Set task:
Select each line of the records that contains the string "alto" and copy those lines.

Data entries

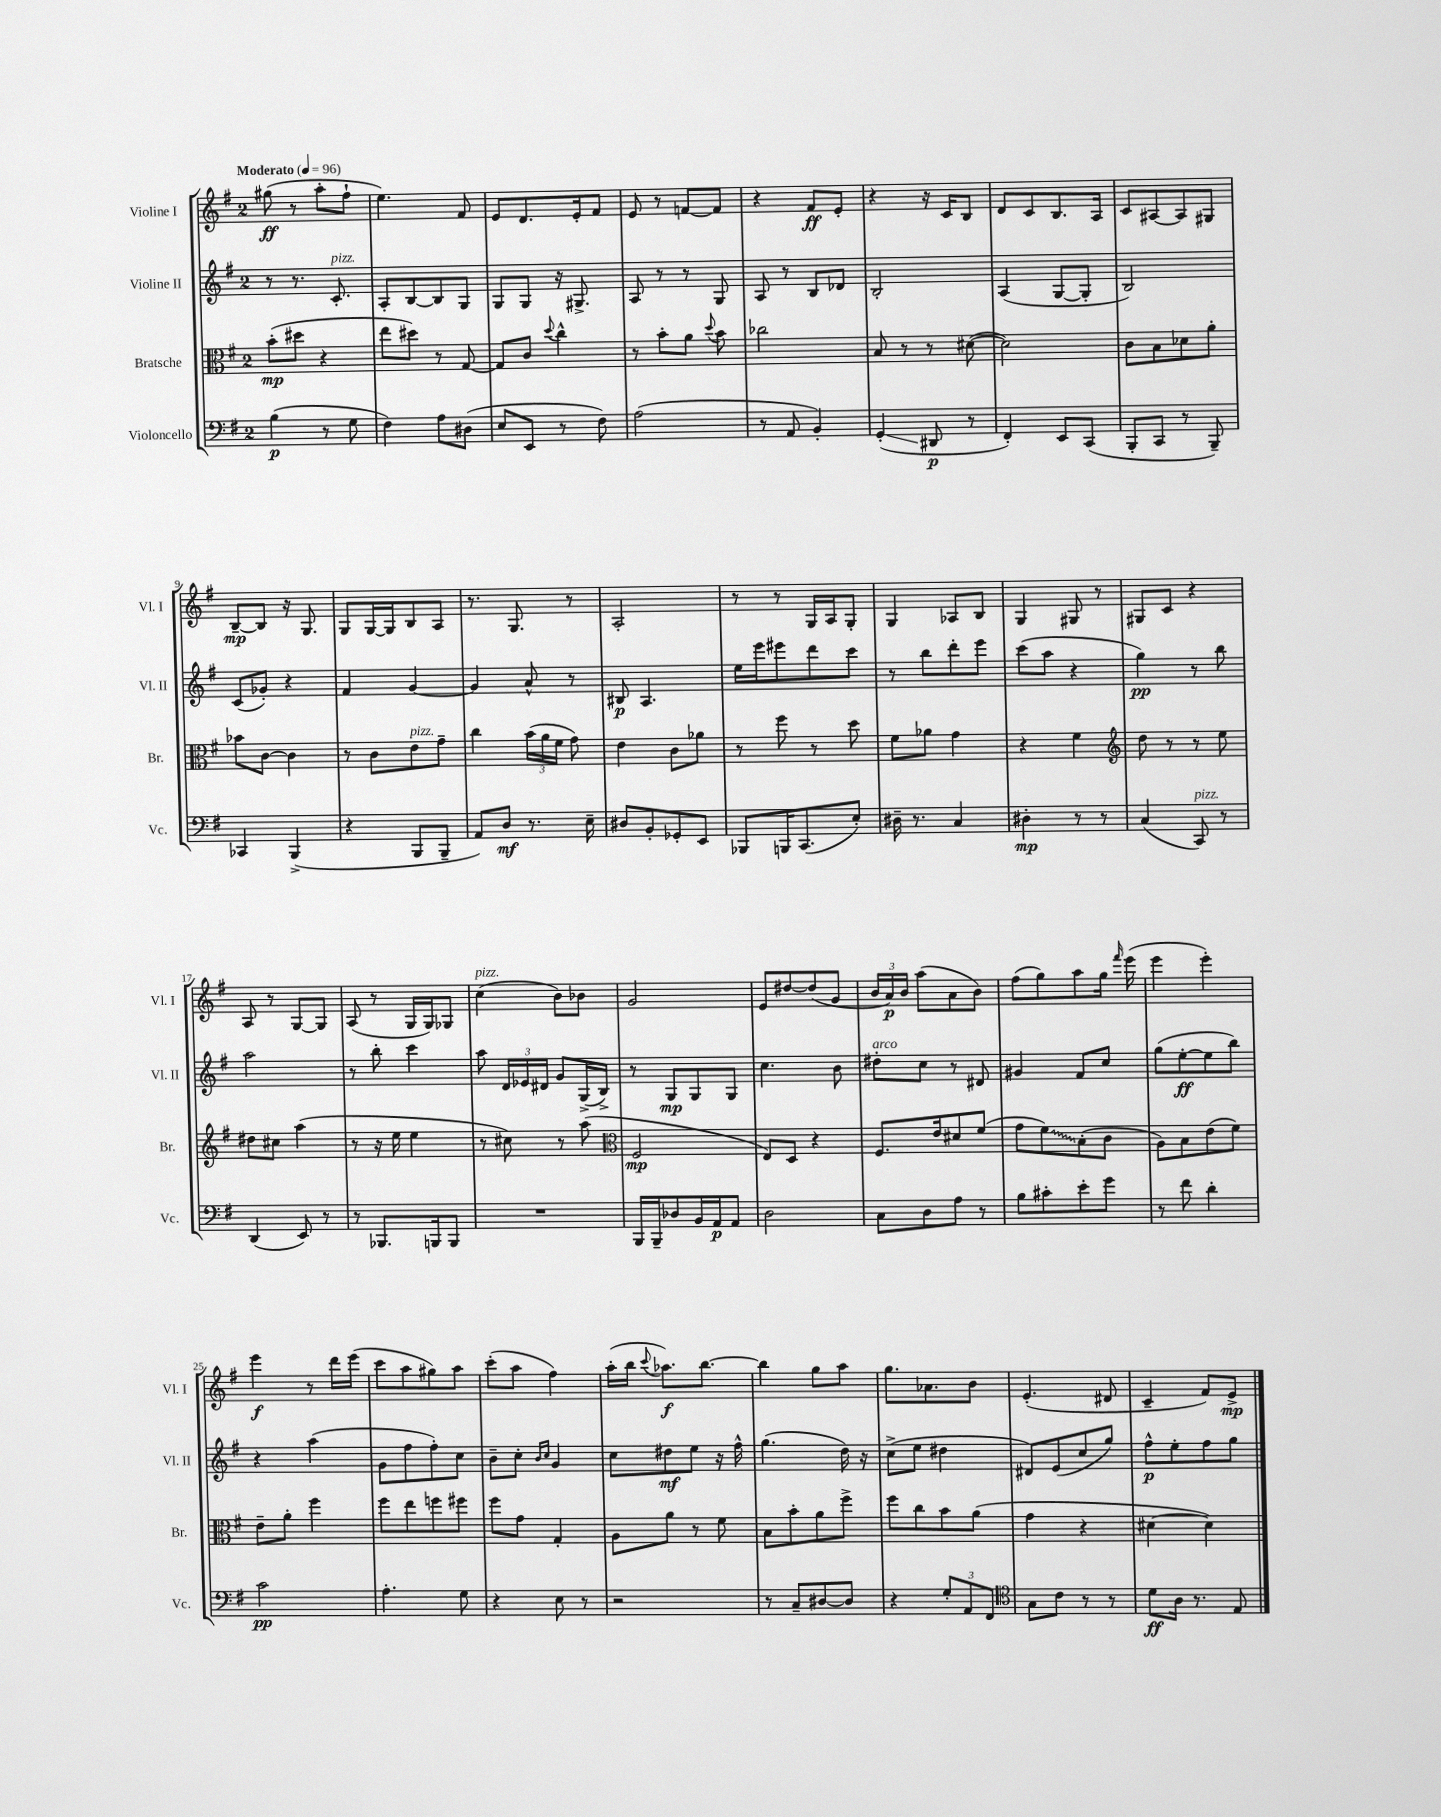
<<
\new StaffGroup <<
\new Staff = "s0" \with { instrumentName = "Violine I" shortInstrumentName = "Vl. I" } {
    \clef treble \key g \major \once \override Staff.TimeSignature.style = #'single-digit \time 2/4 \tempo "Moderato" 4 = 96
    \autoBeamOff gis''8\ff( r8 a''8[-. fis''8]-! |
    e''4.) fis'8 |
    e'8[ d'8. e'16-. fis'8] |
    e'8 r8 f'8[~ f'8] |
    r4 fis'8[\ff e'8]-. |
    r4 r16 c'16[ b8] |
    d'8[ c'8 b8. a16] |
    c'8[ ais8~ ais8 gis8] |
    b8[~--\mp b8] r16 g8. |
    g8[ g16~ g16 b8 a8] |
    r8. g8. r8 |
    a2-. |
    r8 r8 g16[ a16 g8]-. |
    g4 aes8[ b8] |
    g4 gis8 r8 |
    gis8[ c'8] r4 |
    a8 r8 g8[~ g8] |
    a8( r8 g16[ g16) ges8] |
    c''4^\markup { \italic "pizz." }( b'8[) bes'8] |
    g'2 |
    e'8[ dis''8~ dis''8( g'8] |
    \tuplet 3/2 { b'16[ a'16\p) b'16] } a''8[( a'8 b'8]) |
    fis''8[( g''8) a''8 g''16] \grace { fis'''16 } e'''16( |
    e'''4 e'''4-.) |
    e'''4\f r8 d'''16[ e'''16]( |
    c'''8[ a''8 gis''8) a''8] |
    c'''8[-.( a''8] fis''4) |
    a''16[-.( b''16] \appoggiatura { c'''8 } aes''8.[\f) b''8.]~ |
    b''4 g''8[ a''8] |
    g''8.[ aes'8. b'8] |
    e'4.-.( dis'8 |
    c'4-- fis'8[) e'8]->\mp \bar "|." |
}
\new Staff = "s1" \with { instrumentName = "Violine II" shortInstrumentName = "Vl. II" } {
    \clef treble \key g \major \once \override Staff.TimeSignature.style = #'single-digit \time 2/4
    \autoBeamOff r8 r8. c'8.-.^\markup { \italic "pizz." } |
    a8[-. b8~ b8 g8] |
    g8[ g8] r16 gis8.-> |
    a8 r8 r8 g8 |
    a8 r8 b8[ des'8] |
    b2-. |
    a4( g8[~ g8]-. |
    b2) |
    c'8[( ges'8]-.) r4 |
    fis'4 g'4~ |
    g'4 a'8-^ r8 |
    bis8\p a4. |
    e''16[ e'''16 eis'''8 d'''8 c'''8] |
    r8 b''8[ d'''8-. e'''8] |
    c'''8[( a''8] r4 |
    g''4\pp) r8 b''8 |
    a''2 |
    r8 b''8-. c'''4 |
    a''8 \tuplet 3/2 { d'16[ ees'16 dis'16] } g'8[ g16->( b16]->) |
    r8 g8[\mp g8 g8] |
    c''4. b'8 |
    dis''8[-.^\markup { \italic "arco" } c''8] r8 dis'8 |
    gis'4 fis'8[ c''8] |
    g''8[( e''8~-.\ff e''8 b''8]) |
    r4 a''4( |
    g'8[ fis''8 fis''8-.) c''8] |
    b'8[-- c''8]-. \grace { b'16[ c''16] } g'4 |
    c''8[ dis''8\mf e''8] r16 fis''16-^ |
    g''4.( d''16) r16 |
    c''8[->( e''8] dis''4 |
    dis'8[) e'8( c''8 g''8]) |
    fis''8[-^\p e''8-. fis''8 g''8] \bar "|." |
}
\new Staff = "s2" \with { instrumentName = "Bratsche" shortInstrumentName = "Br." } {
    \clef alto \key g \major \once \override Staff.TimeSignature.style = #'single-digit \time 2/4
    \autoBeamOff b'8[-.\mp( dis''8] r4 |
    e''8[ dis''8]) r8 g8~ |
    g8[ c'8] \appoggiatura { d''8 } c''4-^ |
    r8 b'8[-. a'8] \appoggiatura { d''8 } b'8 |
    ces''2 |
    b8 r8 r8 dis'8~( |
    dis'2) |
    c'8[ b8 des'8 a'8]-. |
    bes'8[ c'8]~ c'4 |
    r8 c'8[ e'8^\markup { \italic "pizz." } g'8]-- |
    c''4 \tuplet 3/2 { b'16[( a'16 fis'16] } g'8) |
    e'4 c'8[ aes'8] |
    r8 fis''8 r8 d''8 |
    fis'8[ aes'8] g'4 |
    r4 fis'4 |
    \clef treble d''8 r8 r8 e''8 |
    dis''8[ cis''8] a''4( |
    r8 r16 e''16 e''4 |
    r8 cis''8) r8 a''8( |
    \clef alto fis2\mp |
    e8[) d8] r4 |
    fis8.[ e'16 dis'8 fis'8]( |
    g'8[ \once \override Glissando.style = #'zigzag fis'8\glissando) b8-.( c'8] |
    a8[) b8 e'8( fis'8]) |
    e'8[-- a'8]-. fis''4 |
    fis''8[ e''8 f''8 fis''8] |
    fis''8[ g'8] g4-. |
    a8[ a'8] r8 fis'8 |
    b8[ b'8-. a'8 fis''8]-> |
    fis''8[ c''8 b'8 a'8]( |
    g'4 r4 |
    dis'4~ dis'4) \bar "|." |
}
\new Staff = "s3" \with { instrumentName = "Violoncello" shortInstrumentName = "Vc." } {
    \clef bass \key g \major \once \override Staff.TimeSignature.style = #'single-digit \time 2/4
    \autoBeamOff b4\p( r8 g8 |
    fis4) a8[ dis8]( |
    e8[ e,8] r8 fis8) |
    a2( |
    r8 a,8 b,4-.) |
    g,4-.\glissando( dis,8\p r8 |
    fis,4-.) e,8[ c,8]( |
    b,,8[-. c,8] r8 b,,8--) |
    ces,4 b,,4->( |
    r4 b,,8[ b,,8]-- |
    a,8[) d8]\mf r8. e16-- |
    dis8[ b,8-. ges,8-. e,8] |
    bes,,8[ b,,16 c,8.( e8]-.) |
    dis16-- r8. c4 |
    dis4-.\mp r8 r8 |
    c4( c,8^\markup { \italic "pizz." }) r8 |
    d,4( e,8) r8 |
    r8 bes,,8.[ b,,16 b,,8] |
    R2 |
    b,,16[ b,,16-- des8 b,16 a,16\p a,8] |
    d2 |
    c8[ d8 a8] r8 |
    b8[ cis'8-. e'8-. g'8] |
    r8 fis'8 d'4-. |
    c'2\pp |
    a4.-. g8 |
    r4 e8 r8 |
    r2 |
    r8 c8[-- dis8~ dis8] |
    r4 \tuplet 3/2 { g8[-. a,8 fis,8] } |
    \clef tenor g8[ c'8] r8 r8 |
    d'8[\ff a16] r8. e8 \bar "|." |
}
>>
>>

The solution:
    \clef alto \key g \major \once \override Staff.TimeSignature.style = #'single-digit \time 2/4
    \clef alto fis2\mp |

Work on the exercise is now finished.